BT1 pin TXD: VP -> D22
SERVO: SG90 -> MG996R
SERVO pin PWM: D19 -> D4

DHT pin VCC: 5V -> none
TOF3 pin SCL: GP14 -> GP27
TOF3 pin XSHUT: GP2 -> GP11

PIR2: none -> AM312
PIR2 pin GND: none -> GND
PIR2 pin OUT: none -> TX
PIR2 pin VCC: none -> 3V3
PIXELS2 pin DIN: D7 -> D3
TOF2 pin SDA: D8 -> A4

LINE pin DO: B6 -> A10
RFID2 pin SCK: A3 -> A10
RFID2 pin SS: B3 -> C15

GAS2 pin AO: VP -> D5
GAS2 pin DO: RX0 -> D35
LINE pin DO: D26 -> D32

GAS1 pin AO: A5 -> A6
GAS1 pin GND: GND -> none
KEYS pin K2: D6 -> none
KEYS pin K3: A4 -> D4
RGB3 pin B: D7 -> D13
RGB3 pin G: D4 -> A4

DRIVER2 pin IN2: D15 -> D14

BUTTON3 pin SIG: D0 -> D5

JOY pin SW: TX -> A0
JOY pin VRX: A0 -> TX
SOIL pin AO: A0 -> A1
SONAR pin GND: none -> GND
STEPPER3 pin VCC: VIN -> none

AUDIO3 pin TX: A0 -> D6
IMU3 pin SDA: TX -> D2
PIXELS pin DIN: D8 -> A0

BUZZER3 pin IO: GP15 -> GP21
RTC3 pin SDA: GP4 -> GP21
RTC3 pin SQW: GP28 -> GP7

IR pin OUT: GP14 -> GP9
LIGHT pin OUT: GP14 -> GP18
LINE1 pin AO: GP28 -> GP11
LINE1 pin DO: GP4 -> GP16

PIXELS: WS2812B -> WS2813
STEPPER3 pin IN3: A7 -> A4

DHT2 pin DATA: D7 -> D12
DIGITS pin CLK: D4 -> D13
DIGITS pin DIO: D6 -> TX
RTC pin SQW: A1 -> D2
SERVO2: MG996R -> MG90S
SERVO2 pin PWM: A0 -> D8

= = =

> _WORK ORDER_
When you write out the listing, keep every line exactly as it is above.

> _RESULT BELOW_
BT1 pin TXD: VP -> D22
SERVO: SG90 -> MG996R
SERVO pin PWM: D19 -> D4

DHT pin VCC: 5V -> none
TOF3 pin SCL: GP14 -> GP27
TOF3 pin XSHUT: GP2 -> GP11

PIR2: none -> AM312
PIR2 pin GND: none -> GND
PIR2 pin OUT: none -> TX
PIR2 pin VCC: none -> 3V3
PIXELS2 pin DIN: D7 -> D3
TOF2 pin SDA: D8 -> A4

LINE pin DO: B6 -> A10
RFID2 pin SCK: A3 -> A10
RFID2 pin SS: B3 -> C15

GAS2 pin AO: VP -> D5
GAS2 pin DO: RX0 -> D35
LINE pin DO: D26 -> D32

GAS1 pin AO: A5 -> A6
GAS1 pin GND: GND -> none
KEYS pin K2: D6 -> none
KEYS pin K3: A4 -> D4
RGB3 pin B: D7 -> D13
RGB3 pin G: D4 -> A4

DRIVER2 pin IN2: D15 -> D14

BUTTON3 pin SIG: D0 -> D5

JOY pin SW: TX -> A0
JOY pin VRX: A0 -> TX
SOIL pin AO: A0 -> A1
SONAR pin GND: none -> GND
STEPPER3 pin VCC: VIN -> none

AUDIO3 pin TX: A0 -> D6
IMU3 pin SDA: TX -> D2
PIXELS pin DIN: D8 -> A0

BUZZER3 pin IO: GP15 -> GP21
RTC3 pin SDA: GP4 -> GP21
RTC3 pin SQW: GP28 -> GP7

IR pin OUT: GP14 -> GP9
LIGHT pin OUT: GP14 -> GP18
LINE1 pin AO: GP28 -> GP11
LINE1 pin DO: GP4 -> GP16

PIXELS: WS2812B -> WS2813
STEPPER3 pin IN3: A7 -> A4

DHT2 pin DATA: D7 -> D12
DIGITS pin CLK: D4 -> D13
DIGITS pin DIO: D6 -> TX
RTC pin SQW: A1 -> D2
SERVO2: MG996R -> MG90S
SERVO2 pin PWM: A0 -> D8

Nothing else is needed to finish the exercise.